Difference listings:
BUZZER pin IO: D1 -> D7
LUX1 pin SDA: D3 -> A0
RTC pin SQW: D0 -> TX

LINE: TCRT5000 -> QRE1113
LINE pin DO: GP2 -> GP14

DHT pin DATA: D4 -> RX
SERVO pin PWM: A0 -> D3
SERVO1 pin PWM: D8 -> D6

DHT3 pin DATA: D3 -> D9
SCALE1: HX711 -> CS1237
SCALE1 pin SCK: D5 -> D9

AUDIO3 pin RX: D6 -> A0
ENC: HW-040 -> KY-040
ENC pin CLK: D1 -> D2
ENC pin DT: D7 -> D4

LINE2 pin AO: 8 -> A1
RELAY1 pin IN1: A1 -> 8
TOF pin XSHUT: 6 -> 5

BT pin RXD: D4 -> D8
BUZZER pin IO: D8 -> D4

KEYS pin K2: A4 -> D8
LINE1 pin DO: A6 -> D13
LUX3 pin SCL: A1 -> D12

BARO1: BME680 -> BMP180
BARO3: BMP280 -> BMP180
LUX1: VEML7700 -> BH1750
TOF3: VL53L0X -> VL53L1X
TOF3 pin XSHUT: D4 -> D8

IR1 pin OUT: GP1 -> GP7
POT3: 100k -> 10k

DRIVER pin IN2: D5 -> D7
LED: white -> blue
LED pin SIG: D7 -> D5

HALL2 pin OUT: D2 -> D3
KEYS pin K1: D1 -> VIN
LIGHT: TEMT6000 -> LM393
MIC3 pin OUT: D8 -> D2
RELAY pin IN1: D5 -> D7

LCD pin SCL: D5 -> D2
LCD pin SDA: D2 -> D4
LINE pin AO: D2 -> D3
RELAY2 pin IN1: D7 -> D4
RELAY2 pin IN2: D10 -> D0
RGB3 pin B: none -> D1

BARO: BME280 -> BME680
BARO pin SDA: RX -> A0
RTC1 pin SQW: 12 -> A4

▸ **EXERCISE**
Using the entries above, return each line in which the word "BUZZER" occurs.

▸ **SOLUTION TO THE EXERCISE**
BUZZER pin IO: D1 -> D7
BUZZER pin IO: D8 -> D4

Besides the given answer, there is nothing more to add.